_To do_
Please return the listing below word for word, minus its pictures.

_Records shown_
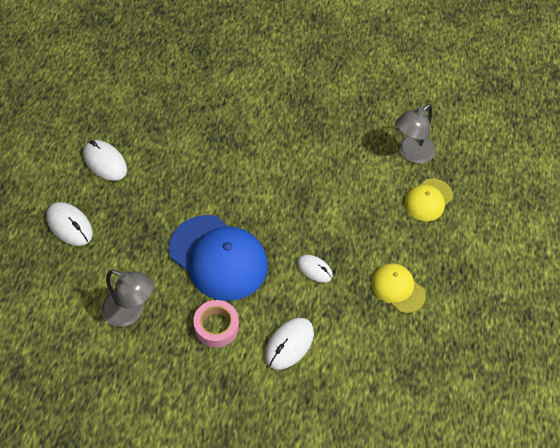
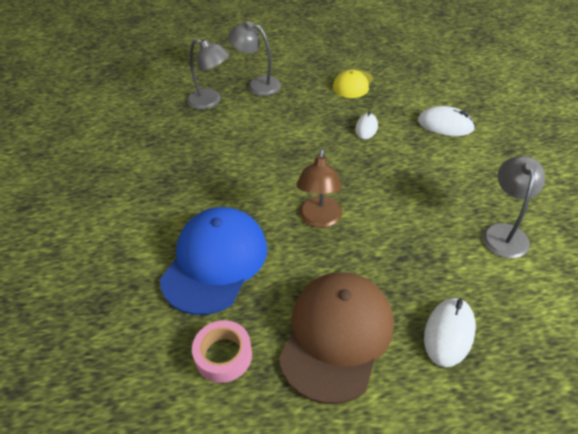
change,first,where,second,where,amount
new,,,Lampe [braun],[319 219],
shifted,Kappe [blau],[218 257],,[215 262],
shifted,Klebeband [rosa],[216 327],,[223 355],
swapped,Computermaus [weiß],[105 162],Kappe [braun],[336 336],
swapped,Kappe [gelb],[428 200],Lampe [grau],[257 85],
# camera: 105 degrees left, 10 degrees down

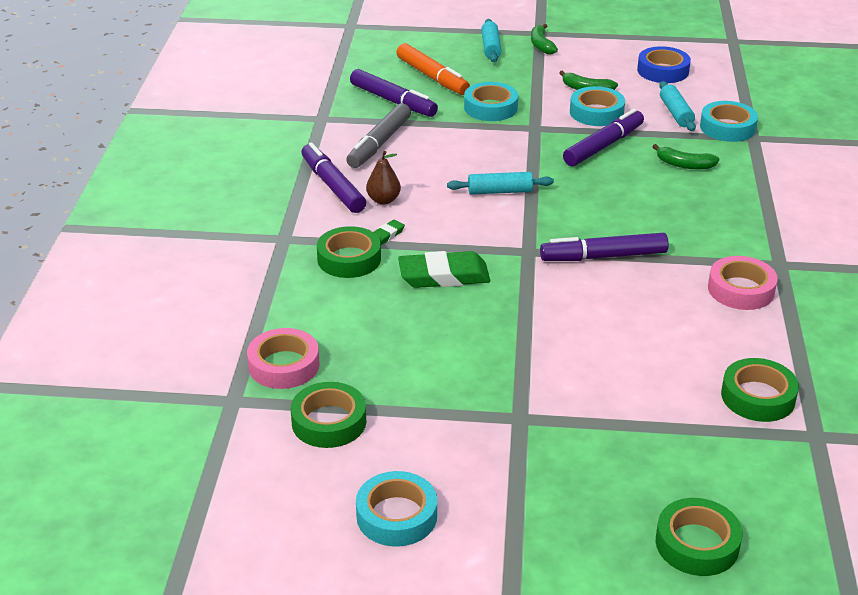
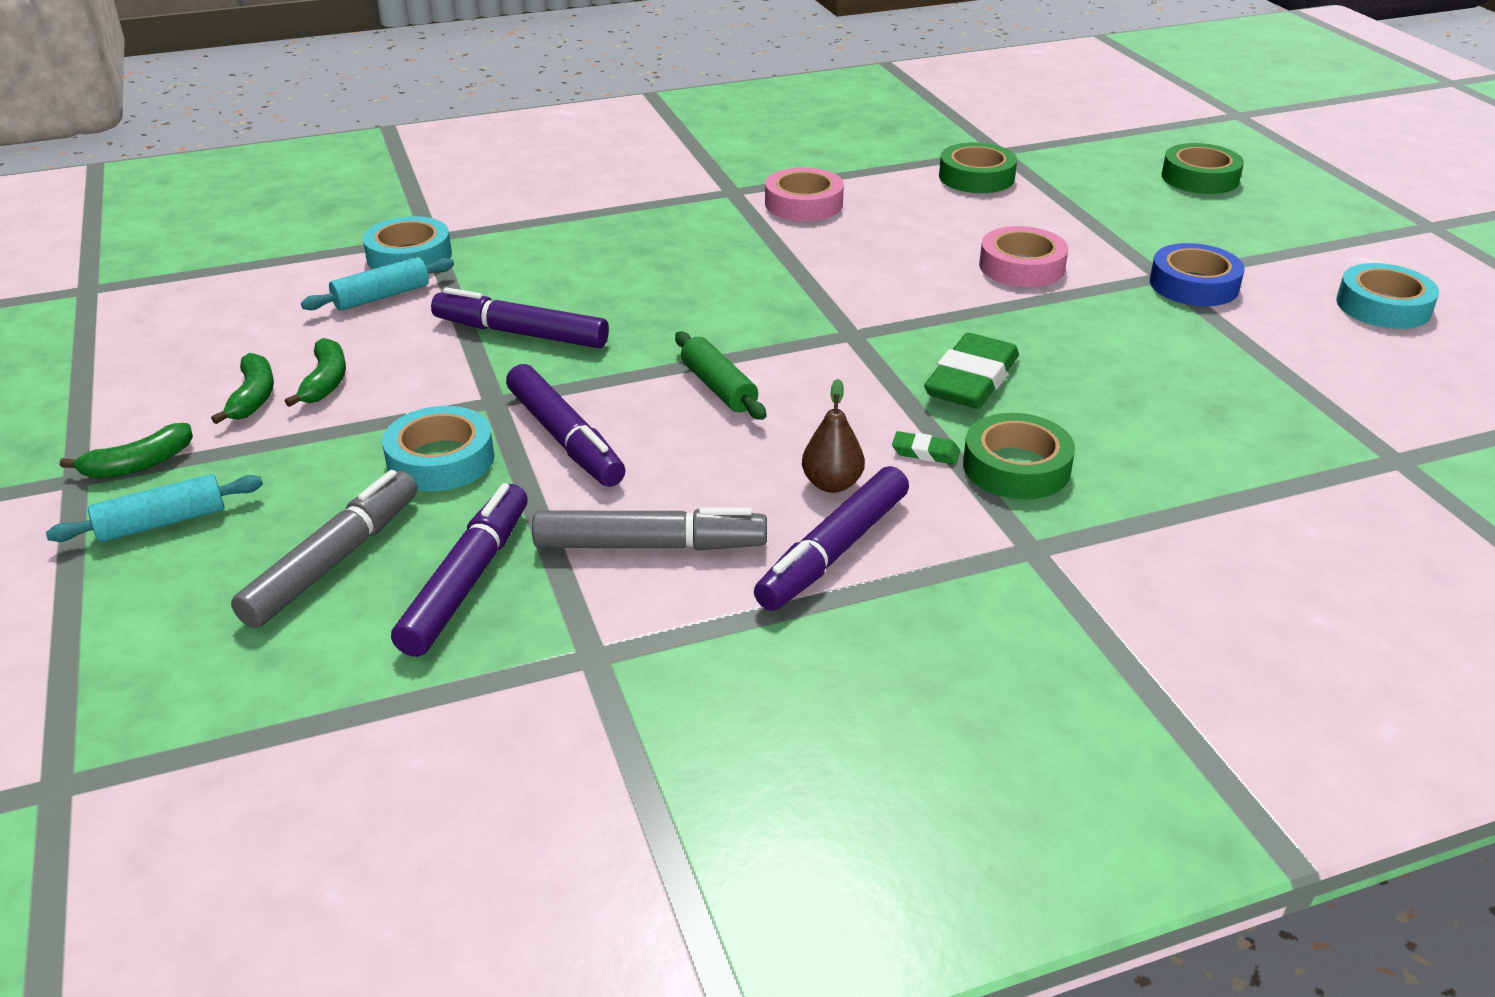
change,first,where,second,where,amount
gone,Klebeband [grün],[329 422],,,
gone,Klebeband [türkis],[596 112],,,
shifted,Klebeband [rosa],[284 365],,[1021 266],
shifted,Filzstift [lila],[603 256],,[565 438],
shifted,Klebeband [blau],[663 71],,[1194 285],
shifted,Banane [grün],[684 165],,[253 397],
repainted,Filzstift [orange],[432 77],Filzstift [grau],[334 560],
repainted,Nudelholz [türkis],[499 191],Nudelholz [grün],[719 387],
rotated,Radiergummi [grün],[444 276],,[971 380],60 degrees clockwise
# camera: 115 degrees left, 0 degrees up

_Response to the exercise_
change,first,where,second,where,amount
new,,,Lampe [braun],[319 219],
shifted,Kappe [blau],[218 257],,[215 262],
shifted,Klebeband [rosa],[216 327],,[223 355],
swapped,Computermaus [weiß],[105 162],Kappe [braun],[336 336],
swapped,Kappe [gelb],[428 200],Lampe [grau],[257 85],
# camera: 105 degrees left, 10 degrees down

change,first,where,second,where,amount
gone,Klebeband [grün],[329 422],,,
gone,Klebeband [türkis],[596 112],,,
shifted,Klebeband [rosa],[284 365],,[1021 266],
shifted,Filzstift [lila],[603 256],,[565 438],
shifted,Klebeband [blau],[663 71],,[1194 285],
shifted,Banane [grün],[684 165],,[253 397],
repainted,Filzstift [orange],[432 77],Filzstift [grau],[334 560],
repainted,Nudelholz [türkis],[499 191],Nudelholz [grün],[719 387],
rotated,Radiergummi [grün],[444 276],,[971 380],60 degrees clockwise
# camera: 115 degrees left, 0 degrees up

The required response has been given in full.